**Instructions for the task:** Return the data below in full and exactly, except that the pictures are dropped.

**Records drawn from a dataset:**
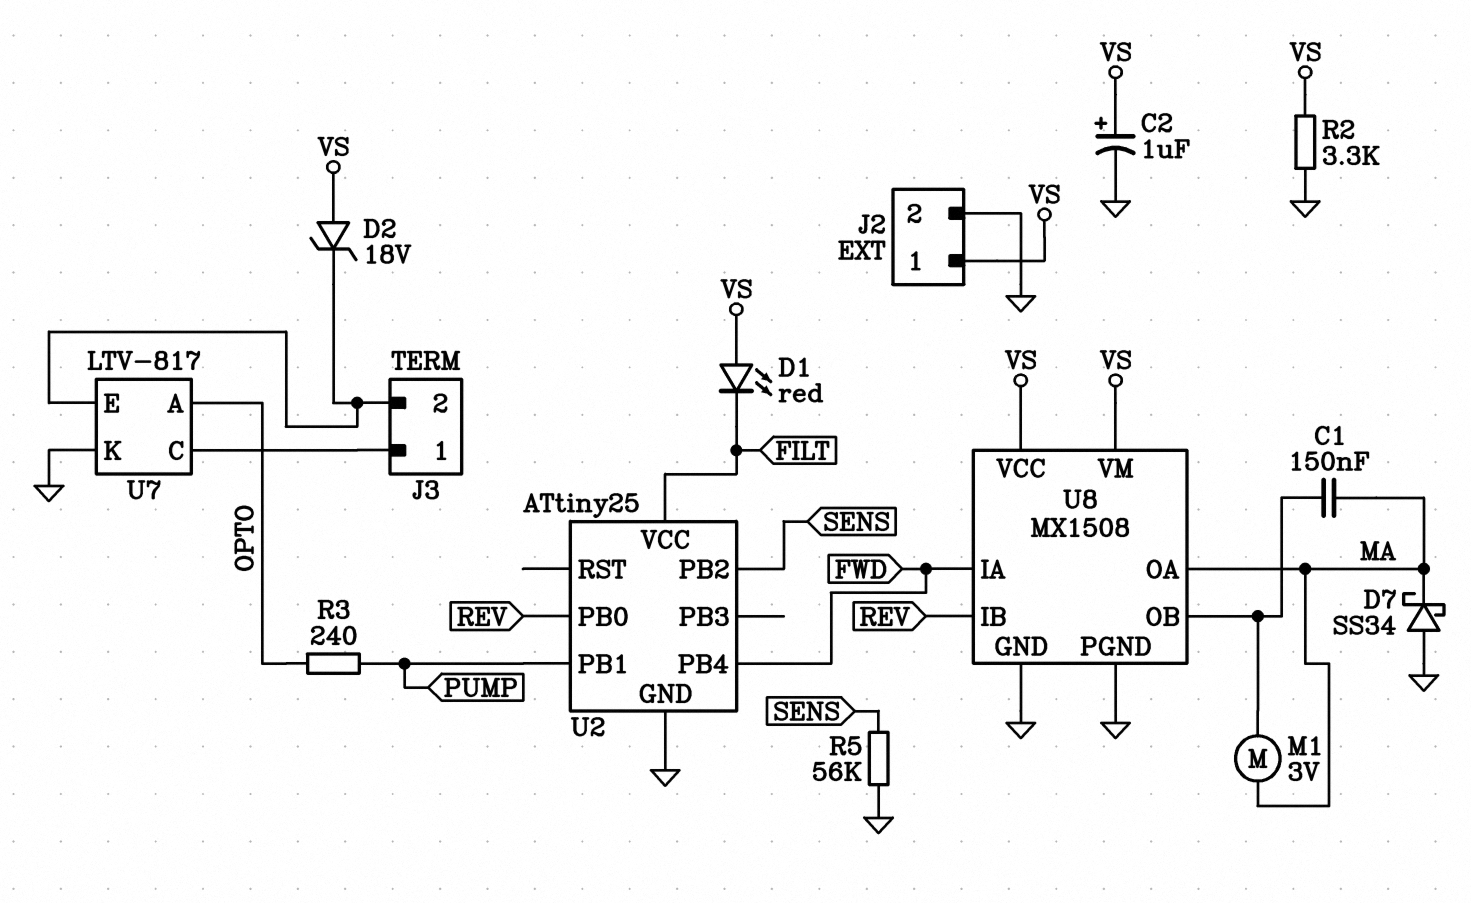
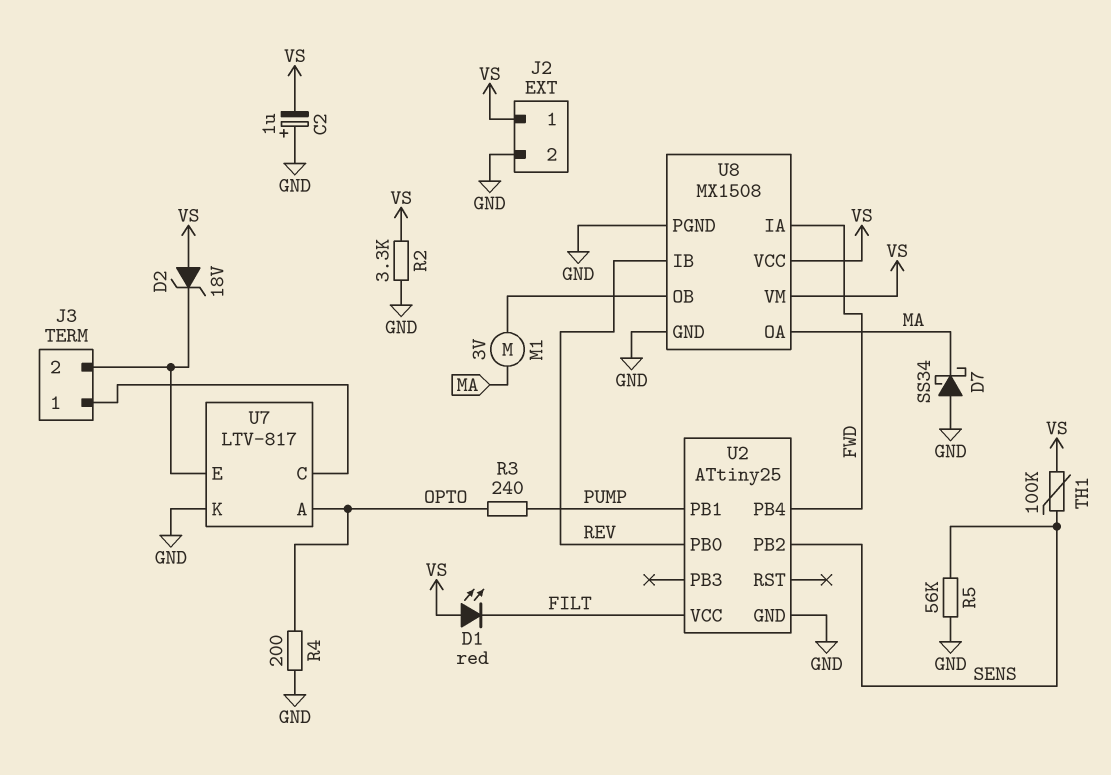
C1: 150nF (MA, U8/OB) -> none
C2: 1uF (plus VS, minus GND) -> 1uF (plus GND, minus VS)
R4: none -> 200 (GND, OPTO)
TH1: none -> 100k (SENS, VS)

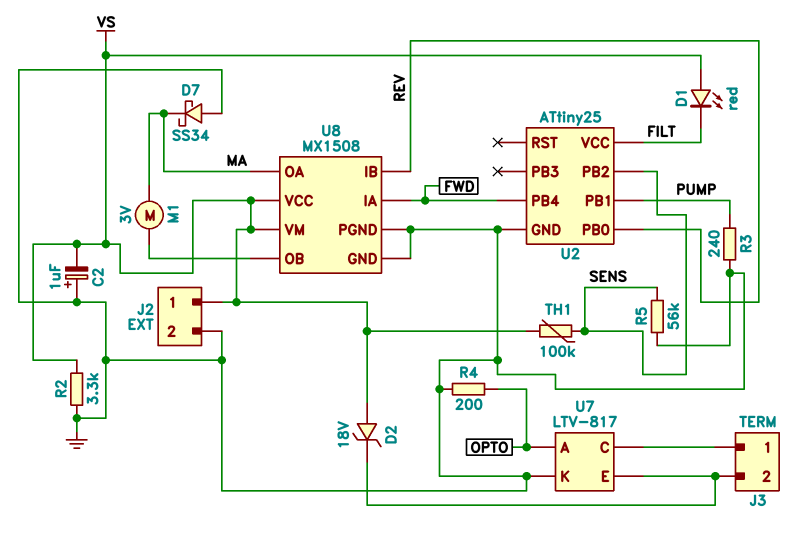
R3: 240 (OPTO, PUMP) -> 240 (GND, PUMP)

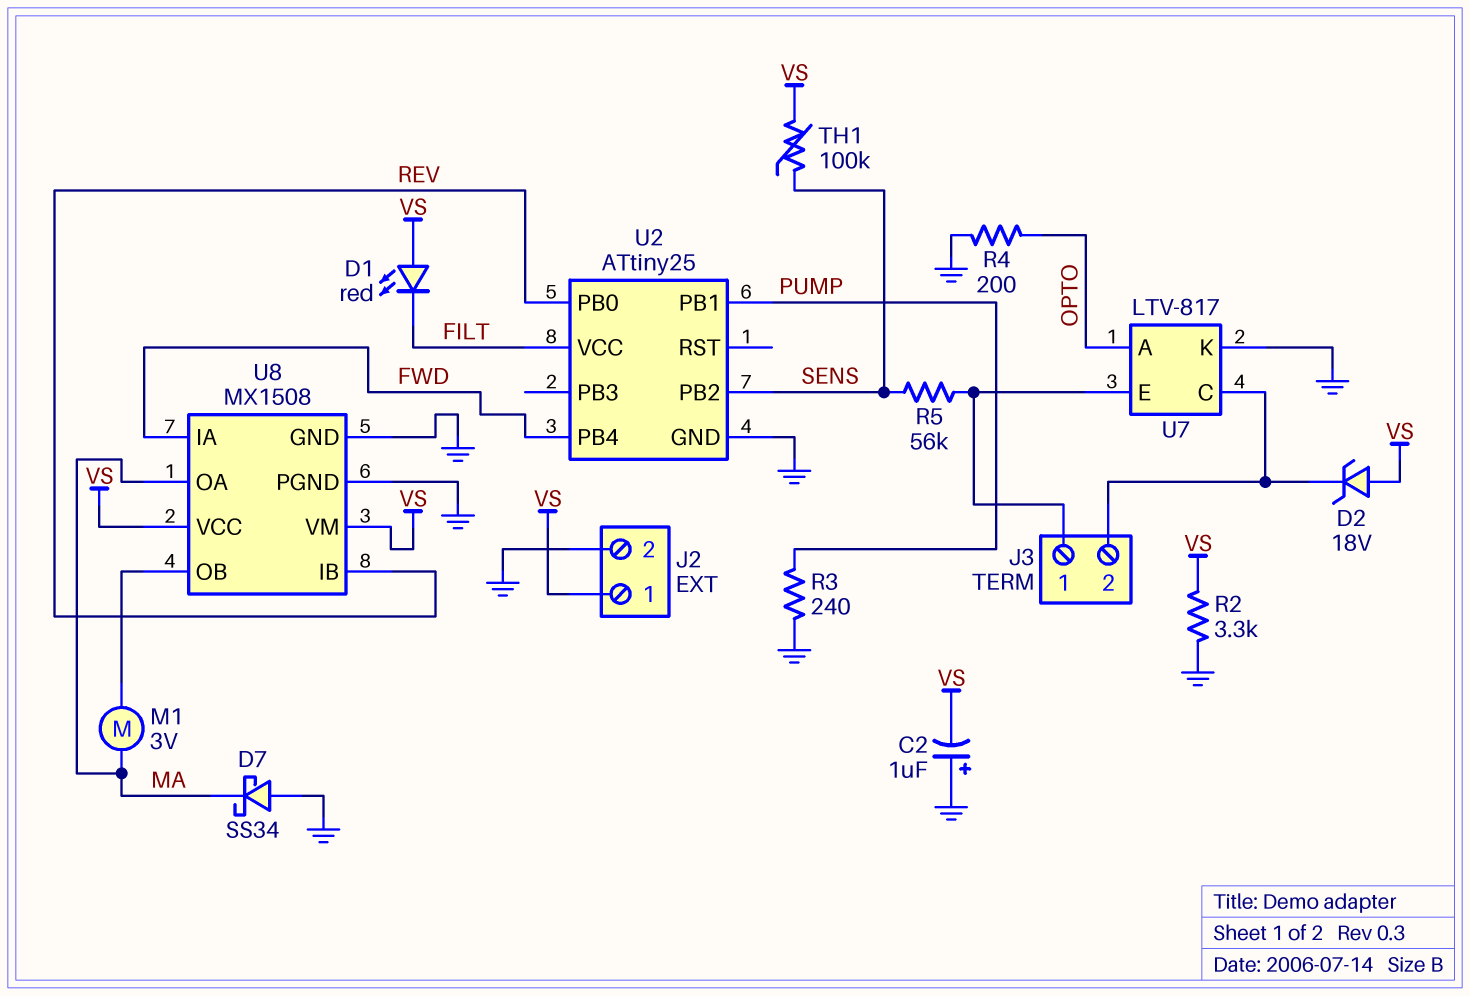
R5: 56k (GND, SENS) -> 56k (J3/1, SENS)
U7 pin C: J3/1 -> J3/2
U7 pin E: J3/2 -> J3/1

**Output for this exercise:**
C1: 150nF (MA, U8/OB) -> none
C2: 1uF (plus VS, minus GND) -> 1uF (plus GND, minus VS)
R4: none -> 200 (GND, OPTO)
TH1: none -> 100k (SENS, VS)

R3: 240 (OPTO, PUMP) -> 240 (GND, PUMP)

R5: 56k (GND, SENS) -> 56k (J3/1, SENS)
U7 pin C: J3/1 -> J3/2
U7 pin E: J3/2 -> J3/1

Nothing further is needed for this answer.